#### [Exercise brief]
Lines from the one containing "R8: 75k (GND, VCC) -> 75k (GND, U2/in+)" through the last line of the records below are to be repeated exactly.

+++ Data excerpts

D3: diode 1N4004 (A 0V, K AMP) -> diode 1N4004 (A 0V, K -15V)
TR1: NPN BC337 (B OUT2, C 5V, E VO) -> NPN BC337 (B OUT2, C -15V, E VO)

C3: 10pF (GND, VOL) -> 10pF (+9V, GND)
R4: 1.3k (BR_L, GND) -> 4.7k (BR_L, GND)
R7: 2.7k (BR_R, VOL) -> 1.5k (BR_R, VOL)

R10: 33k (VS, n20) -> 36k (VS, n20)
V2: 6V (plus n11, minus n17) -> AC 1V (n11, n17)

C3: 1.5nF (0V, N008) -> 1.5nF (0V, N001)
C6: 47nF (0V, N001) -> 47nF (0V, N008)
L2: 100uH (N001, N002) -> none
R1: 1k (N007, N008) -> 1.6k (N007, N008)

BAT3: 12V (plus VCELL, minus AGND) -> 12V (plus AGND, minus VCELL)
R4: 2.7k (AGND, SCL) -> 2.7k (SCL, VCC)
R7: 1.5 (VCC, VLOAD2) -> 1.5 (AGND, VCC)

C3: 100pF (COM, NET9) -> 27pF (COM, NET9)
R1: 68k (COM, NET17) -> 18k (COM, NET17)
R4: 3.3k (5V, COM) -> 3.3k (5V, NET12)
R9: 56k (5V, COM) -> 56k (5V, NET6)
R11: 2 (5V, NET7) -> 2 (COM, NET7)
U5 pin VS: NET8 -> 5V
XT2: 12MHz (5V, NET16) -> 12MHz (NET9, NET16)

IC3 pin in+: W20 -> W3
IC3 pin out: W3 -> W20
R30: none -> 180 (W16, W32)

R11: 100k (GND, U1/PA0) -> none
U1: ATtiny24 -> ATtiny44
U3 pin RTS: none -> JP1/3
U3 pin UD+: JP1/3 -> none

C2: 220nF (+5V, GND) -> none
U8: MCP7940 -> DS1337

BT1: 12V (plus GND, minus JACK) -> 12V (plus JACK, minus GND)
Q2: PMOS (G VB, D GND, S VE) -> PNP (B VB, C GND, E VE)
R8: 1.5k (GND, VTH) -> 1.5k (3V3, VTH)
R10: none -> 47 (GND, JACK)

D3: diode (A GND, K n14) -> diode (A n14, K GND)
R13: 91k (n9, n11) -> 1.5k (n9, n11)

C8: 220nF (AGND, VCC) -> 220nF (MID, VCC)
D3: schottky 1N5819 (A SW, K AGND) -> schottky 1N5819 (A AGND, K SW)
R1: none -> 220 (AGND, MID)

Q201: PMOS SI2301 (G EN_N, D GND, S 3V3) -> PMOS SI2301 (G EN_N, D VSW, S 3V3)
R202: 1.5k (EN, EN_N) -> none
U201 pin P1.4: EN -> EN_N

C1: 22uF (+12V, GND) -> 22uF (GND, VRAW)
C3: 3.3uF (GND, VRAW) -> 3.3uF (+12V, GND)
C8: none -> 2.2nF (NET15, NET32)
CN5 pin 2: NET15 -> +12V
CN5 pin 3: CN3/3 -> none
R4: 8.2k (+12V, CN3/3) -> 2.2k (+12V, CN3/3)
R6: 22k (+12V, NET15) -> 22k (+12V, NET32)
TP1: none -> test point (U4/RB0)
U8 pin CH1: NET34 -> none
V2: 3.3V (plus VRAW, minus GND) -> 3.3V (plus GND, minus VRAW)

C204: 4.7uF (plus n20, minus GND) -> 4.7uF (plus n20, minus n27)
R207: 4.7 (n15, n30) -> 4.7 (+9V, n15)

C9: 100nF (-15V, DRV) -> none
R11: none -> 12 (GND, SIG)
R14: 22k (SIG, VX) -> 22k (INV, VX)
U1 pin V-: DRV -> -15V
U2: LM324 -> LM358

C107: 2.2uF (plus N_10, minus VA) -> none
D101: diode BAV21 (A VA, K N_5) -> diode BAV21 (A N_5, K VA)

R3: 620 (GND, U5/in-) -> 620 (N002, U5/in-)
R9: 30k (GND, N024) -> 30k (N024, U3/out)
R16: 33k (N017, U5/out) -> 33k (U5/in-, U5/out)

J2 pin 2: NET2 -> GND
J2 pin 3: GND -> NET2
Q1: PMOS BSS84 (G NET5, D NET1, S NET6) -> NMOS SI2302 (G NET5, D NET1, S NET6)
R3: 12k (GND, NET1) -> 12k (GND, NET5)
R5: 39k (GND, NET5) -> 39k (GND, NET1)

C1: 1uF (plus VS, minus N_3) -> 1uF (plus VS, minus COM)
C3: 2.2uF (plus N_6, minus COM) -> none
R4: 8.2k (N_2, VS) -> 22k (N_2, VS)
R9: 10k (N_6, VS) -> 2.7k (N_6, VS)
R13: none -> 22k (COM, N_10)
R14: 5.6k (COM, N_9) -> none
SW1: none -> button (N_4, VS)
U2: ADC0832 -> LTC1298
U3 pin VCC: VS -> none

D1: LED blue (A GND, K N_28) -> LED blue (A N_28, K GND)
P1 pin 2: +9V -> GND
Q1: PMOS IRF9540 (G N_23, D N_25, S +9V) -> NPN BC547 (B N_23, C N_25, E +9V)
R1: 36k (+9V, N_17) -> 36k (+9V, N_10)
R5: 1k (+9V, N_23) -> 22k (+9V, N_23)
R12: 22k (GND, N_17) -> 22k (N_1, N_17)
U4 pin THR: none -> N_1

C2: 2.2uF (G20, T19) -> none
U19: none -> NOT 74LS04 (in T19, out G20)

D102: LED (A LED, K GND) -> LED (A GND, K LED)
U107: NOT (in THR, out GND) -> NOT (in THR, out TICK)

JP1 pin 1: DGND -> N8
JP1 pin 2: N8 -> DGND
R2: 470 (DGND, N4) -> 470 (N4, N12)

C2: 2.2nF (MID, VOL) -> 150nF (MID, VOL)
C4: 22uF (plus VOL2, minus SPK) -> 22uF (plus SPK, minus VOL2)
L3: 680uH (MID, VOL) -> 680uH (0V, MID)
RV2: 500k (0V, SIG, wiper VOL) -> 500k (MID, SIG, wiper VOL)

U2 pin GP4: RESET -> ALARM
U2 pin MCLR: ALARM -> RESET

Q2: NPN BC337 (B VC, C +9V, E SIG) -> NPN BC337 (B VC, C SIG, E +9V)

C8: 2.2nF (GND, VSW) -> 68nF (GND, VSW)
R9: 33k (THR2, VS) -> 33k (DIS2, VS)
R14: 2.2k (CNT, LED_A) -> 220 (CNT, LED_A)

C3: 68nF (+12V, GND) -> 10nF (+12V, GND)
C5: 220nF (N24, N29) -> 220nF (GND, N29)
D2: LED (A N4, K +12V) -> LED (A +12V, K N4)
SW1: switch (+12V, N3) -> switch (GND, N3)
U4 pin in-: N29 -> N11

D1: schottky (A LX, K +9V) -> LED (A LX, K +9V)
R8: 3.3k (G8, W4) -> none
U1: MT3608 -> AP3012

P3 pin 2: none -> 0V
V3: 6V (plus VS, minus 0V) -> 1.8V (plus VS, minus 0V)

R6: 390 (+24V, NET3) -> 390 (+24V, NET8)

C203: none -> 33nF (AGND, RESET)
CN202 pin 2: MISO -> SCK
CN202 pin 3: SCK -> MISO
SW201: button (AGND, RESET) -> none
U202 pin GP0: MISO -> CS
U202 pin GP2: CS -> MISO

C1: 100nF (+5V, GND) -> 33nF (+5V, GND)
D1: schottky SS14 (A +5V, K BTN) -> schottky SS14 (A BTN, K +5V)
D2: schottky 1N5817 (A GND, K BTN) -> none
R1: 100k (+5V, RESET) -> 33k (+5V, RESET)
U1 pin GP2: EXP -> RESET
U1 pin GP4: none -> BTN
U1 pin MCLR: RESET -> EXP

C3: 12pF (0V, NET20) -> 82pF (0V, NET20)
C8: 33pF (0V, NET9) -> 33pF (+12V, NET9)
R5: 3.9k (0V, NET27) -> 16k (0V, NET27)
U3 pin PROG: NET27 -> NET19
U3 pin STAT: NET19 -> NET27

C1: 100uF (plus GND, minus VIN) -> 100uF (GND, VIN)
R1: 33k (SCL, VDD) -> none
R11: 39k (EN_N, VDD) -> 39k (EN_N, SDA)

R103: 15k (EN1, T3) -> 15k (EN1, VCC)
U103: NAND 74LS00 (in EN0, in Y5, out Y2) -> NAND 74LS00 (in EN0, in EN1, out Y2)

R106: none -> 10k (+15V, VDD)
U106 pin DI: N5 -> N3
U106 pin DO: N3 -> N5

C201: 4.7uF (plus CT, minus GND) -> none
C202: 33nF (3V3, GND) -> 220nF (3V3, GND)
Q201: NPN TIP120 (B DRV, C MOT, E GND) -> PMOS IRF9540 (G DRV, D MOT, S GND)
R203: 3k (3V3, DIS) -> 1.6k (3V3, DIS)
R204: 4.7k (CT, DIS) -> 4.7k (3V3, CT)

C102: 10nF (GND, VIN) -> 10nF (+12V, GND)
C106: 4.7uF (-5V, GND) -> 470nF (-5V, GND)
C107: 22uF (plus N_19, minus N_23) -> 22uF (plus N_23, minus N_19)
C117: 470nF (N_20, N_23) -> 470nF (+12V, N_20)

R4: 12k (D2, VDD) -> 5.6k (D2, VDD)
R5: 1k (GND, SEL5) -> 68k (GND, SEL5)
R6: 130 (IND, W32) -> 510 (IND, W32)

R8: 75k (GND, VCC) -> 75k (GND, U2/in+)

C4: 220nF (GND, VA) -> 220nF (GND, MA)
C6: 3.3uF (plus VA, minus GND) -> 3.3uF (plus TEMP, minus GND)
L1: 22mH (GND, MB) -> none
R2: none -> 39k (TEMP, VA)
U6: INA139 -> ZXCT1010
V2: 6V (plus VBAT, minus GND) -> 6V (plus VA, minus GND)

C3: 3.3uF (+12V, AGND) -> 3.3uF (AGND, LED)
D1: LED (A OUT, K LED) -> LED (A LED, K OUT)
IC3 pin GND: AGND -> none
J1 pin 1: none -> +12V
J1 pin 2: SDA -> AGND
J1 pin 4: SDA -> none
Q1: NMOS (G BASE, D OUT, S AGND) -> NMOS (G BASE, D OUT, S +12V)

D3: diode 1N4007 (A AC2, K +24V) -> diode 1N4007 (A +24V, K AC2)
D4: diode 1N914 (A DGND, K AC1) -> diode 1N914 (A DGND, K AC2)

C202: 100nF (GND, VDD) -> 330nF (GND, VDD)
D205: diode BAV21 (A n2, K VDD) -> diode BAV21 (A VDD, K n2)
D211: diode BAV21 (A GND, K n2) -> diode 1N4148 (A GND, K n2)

++++++

#### [Answer section]
R8: 75k (GND, VCC) -> 75k (GND, U2/in+)

C4: 220nF (GND, VA) -> 220nF (GND, MA)
C6: 3.3uF (plus VA, minus GND) -> 3.3uF (plus TEMP, minus GND)
L1: 22mH (GND, MB) -> none
R2: none -> 39k (TEMP, VA)
U6: INA139 -> ZXCT1010
V2: 6V (plus VBAT, minus GND) -> 6V (plus VA, minus GND)

C3: 3.3uF (+12V, AGND) -> 3.3uF (AGND, LED)
D1: LED (A OUT, K LED) -> LED (A LED, K OUT)
IC3 pin GND: AGND -> none
J1 pin 1: none -> +12V
J1 pin 2: SDA -> AGND
J1 pin 4: SDA -> none
Q1: NMOS (G BASE, D OUT, S AGND) -> NMOS (G BASE, D OUT, S +12V)

D3: diode 1N4007 (A AC2, K +24V) -> diode 1N4007 (A +24V, K AC2)
D4: diode 1N914 (A DGND, K AC1) -> diode 1N914 (A DGND, K AC2)

C202: 100nF (GND, VDD) -> 330nF (GND, VDD)
D205: diode BAV21 (A n2, K VDD) -> diode BAV21 (A VDD, K n2)
D211: diode BAV21 (A GND, K n2) -> diode 1N4148 (A GND, K n2)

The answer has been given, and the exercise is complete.